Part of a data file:
* begin *
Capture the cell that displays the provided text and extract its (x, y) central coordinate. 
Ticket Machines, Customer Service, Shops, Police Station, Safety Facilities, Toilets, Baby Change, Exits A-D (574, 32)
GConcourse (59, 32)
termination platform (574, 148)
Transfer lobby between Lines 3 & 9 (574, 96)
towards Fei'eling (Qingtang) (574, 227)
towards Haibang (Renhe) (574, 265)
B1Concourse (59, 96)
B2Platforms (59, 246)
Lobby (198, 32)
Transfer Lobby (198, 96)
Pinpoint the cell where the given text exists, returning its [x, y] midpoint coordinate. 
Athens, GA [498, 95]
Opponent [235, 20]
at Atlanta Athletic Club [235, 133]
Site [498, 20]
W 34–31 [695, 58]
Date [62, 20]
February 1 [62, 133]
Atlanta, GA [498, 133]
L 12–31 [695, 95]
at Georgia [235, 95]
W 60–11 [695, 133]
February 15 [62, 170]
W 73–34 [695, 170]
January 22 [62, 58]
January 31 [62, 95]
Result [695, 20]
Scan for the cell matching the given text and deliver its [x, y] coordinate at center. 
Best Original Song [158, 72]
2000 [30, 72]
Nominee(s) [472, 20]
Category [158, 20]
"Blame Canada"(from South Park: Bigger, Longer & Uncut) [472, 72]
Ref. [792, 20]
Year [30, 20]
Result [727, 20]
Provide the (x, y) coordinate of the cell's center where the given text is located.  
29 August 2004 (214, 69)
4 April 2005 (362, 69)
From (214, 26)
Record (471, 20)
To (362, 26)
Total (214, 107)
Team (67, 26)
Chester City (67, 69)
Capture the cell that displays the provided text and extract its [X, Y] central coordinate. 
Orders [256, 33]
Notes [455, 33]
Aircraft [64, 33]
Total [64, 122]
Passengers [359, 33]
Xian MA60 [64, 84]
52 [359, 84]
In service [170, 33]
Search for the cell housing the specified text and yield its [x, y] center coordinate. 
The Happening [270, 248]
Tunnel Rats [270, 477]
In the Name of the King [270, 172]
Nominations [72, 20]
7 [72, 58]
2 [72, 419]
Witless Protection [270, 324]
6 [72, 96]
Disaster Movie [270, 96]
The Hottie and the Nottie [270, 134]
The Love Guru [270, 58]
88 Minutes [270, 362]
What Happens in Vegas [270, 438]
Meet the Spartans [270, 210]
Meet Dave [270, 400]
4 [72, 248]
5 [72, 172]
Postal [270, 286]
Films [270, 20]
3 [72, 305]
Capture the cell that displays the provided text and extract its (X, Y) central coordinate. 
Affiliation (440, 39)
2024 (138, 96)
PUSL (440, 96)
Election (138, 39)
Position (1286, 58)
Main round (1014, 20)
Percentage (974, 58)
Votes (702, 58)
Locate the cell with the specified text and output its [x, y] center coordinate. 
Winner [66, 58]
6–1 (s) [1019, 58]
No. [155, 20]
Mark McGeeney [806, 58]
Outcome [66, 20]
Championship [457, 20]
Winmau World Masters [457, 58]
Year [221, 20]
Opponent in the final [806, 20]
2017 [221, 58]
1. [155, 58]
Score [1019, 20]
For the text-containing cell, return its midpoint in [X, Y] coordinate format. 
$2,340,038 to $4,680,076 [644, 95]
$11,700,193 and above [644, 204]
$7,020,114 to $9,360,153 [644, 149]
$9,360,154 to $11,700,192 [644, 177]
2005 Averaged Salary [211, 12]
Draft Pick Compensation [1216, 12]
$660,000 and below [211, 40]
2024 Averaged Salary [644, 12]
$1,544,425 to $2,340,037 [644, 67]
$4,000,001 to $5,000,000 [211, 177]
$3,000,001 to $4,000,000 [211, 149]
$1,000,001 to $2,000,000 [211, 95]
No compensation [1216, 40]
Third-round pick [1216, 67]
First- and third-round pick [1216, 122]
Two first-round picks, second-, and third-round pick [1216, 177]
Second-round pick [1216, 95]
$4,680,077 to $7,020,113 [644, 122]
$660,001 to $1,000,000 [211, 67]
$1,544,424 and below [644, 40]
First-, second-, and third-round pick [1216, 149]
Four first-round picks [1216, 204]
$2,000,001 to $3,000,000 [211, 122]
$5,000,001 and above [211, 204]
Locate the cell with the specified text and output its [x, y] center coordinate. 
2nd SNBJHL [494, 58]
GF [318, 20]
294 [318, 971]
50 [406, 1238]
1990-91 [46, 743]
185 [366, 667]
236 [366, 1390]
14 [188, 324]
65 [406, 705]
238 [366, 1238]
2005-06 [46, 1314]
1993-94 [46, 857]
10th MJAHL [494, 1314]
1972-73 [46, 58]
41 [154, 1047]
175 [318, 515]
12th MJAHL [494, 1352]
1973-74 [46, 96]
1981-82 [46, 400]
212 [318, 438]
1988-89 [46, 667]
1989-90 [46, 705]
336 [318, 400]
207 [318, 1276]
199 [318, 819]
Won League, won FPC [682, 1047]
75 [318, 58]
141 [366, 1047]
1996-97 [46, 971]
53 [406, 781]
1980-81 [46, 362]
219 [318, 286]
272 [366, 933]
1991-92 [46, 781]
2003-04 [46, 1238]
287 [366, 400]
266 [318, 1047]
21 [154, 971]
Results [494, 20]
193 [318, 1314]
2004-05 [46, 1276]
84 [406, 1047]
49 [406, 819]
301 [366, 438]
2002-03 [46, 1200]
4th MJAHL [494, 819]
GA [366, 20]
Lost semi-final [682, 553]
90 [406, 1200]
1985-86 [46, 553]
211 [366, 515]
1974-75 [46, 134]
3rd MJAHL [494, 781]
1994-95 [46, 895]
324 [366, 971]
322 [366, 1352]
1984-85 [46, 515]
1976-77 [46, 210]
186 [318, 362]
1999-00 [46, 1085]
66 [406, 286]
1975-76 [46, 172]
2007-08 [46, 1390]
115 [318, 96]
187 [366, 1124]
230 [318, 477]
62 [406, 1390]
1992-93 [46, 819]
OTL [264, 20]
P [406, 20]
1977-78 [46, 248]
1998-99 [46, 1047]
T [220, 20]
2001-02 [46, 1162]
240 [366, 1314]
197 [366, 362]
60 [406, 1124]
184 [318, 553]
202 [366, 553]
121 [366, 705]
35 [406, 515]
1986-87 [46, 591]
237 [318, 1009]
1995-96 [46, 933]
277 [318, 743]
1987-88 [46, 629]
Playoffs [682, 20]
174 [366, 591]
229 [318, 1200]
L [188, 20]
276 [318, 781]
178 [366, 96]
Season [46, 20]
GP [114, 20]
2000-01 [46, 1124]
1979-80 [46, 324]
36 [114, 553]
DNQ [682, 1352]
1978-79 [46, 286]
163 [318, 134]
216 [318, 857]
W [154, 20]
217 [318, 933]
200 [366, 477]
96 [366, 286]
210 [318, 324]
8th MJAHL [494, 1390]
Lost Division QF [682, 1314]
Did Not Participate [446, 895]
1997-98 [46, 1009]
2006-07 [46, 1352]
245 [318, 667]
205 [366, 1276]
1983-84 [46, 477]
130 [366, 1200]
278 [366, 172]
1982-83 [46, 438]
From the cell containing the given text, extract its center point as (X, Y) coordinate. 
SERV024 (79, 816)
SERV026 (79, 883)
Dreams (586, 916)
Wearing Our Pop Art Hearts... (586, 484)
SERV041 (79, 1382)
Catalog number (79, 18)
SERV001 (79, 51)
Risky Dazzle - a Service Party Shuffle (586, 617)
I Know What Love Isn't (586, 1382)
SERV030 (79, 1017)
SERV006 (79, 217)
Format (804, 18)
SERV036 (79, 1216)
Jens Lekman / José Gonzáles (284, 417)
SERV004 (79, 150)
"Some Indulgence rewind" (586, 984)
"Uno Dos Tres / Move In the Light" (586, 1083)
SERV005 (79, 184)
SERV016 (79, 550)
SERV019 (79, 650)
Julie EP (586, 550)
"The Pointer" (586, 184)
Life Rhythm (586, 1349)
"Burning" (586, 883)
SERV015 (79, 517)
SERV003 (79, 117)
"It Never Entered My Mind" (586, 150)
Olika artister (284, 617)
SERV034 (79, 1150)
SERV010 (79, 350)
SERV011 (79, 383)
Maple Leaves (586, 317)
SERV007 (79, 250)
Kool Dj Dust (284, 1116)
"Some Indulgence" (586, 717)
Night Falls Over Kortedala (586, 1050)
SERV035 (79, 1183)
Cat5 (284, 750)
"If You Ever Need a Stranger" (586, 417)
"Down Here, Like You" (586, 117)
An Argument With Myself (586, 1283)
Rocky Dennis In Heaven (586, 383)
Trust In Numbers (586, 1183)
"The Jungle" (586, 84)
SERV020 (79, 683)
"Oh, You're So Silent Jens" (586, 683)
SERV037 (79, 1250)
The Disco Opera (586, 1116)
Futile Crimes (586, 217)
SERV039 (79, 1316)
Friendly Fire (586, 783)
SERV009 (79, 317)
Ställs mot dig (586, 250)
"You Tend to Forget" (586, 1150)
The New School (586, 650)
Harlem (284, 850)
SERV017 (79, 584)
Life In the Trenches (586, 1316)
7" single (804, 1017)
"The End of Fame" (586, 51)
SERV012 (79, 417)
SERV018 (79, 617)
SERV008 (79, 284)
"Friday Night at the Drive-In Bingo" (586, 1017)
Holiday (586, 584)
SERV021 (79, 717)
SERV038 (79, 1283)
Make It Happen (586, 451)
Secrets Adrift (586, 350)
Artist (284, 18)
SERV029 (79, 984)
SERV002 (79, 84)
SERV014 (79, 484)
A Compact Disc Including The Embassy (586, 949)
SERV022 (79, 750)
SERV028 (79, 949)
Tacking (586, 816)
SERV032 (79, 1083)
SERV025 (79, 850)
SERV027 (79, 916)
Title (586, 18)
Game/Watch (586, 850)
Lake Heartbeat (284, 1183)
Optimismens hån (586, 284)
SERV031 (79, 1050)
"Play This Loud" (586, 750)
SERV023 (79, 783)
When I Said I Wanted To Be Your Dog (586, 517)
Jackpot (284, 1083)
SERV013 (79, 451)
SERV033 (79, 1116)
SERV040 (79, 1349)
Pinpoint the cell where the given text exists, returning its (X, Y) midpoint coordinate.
* end *
Your objective. Print the records without changes, starting at the first line and ending with the line containing "3 [72, 305]", that line included.

Response.
Capture the cell that displays the provided text and extract its (x, y) central coordinate. 
Ticket Machines, Customer Service, Shops, Police Station, Safety Facilities, Toilets, Baby Change, Exits A-D (574, 32)
GConcourse (59, 32)
termination platform (574, 148)
Transfer lobby between Lines 3 & 9 (574, 96)
towards Fei'eling (Qingtang) (574, 227)
towards Haibang (Renhe) (574, 265)
B1Concourse (59, 96)
B2Platforms (59, 246)
Lobby (198, 32)
Transfer Lobby (198, 96)
Pinpoint the cell where the given text exists, returning its [x, y] midpoint coordinate. 
Athens, GA [498, 95]
Opponent [235, 20]
at Atlanta Athletic Club [235, 133]
Site [498, 20]
W 34–31 [695, 58]
Date [62, 20]
February 1 [62, 133]
Atlanta, GA [498, 133]
L 12–31 [695, 95]
at Georgia [235, 95]
W 60–11 [695, 133]
February 15 [62, 170]
W 73–34 [695, 170]
January 22 [62, 58]
January 31 [62, 95]
Result [695, 20]
Scan for the cell matching the given text and deliver its [x, y] coordinate at center. 
Best Original Song [158, 72]
2000 [30, 72]
Nominee(s) [472, 20]
Category [158, 20]
"Blame Canada"(from South Park: Bigger, Longer & Uncut) [472, 72]
Ref. [792, 20]
Year [30, 20]
Result [727, 20]
Provide the (x, y) coordinate of the cell's center where the given text is located.  
29 August 2004 (214, 69)
4 April 2005 (362, 69)
From (214, 26)
Record (471, 20)
To (362, 26)
Total (214, 107)
Team (67, 26)
Chester City (67, 69)
Capture the cell that displays the provided text and extract its [X, Y] central coordinate. 
Orders [256, 33]
Notes [455, 33]
Aircraft [64, 33]
Total [64, 122]
Passengers [359, 33]
Xian MA60 [64, 84]
52 [359, 84]
In service [170, 33]
Search for the cell housing the specified text and yield its [x, y] center coordinate. 
The Happening [270, 248]
Tunnel Rats [270, 477]
In the Name of the King [270, 172]
Nominations [72, 20]
7 [72, 58]
2 [72, 419]
Witless Protection [270, 324]
6 [72, 96]
Disaster Movie [270, 96]
The Hottie and the Nottie [270, 134]
The Love Guru [270, 58]
88 Minutes [270, 362]
What Happens in Vegas [270, 438]
Meet the Spartans [270, 210]
Meet Dave [270, 400]
4 [72, 248]
5 [72, 172]
Postal [270, 286]
Films [270, 20]
3 [72, 305]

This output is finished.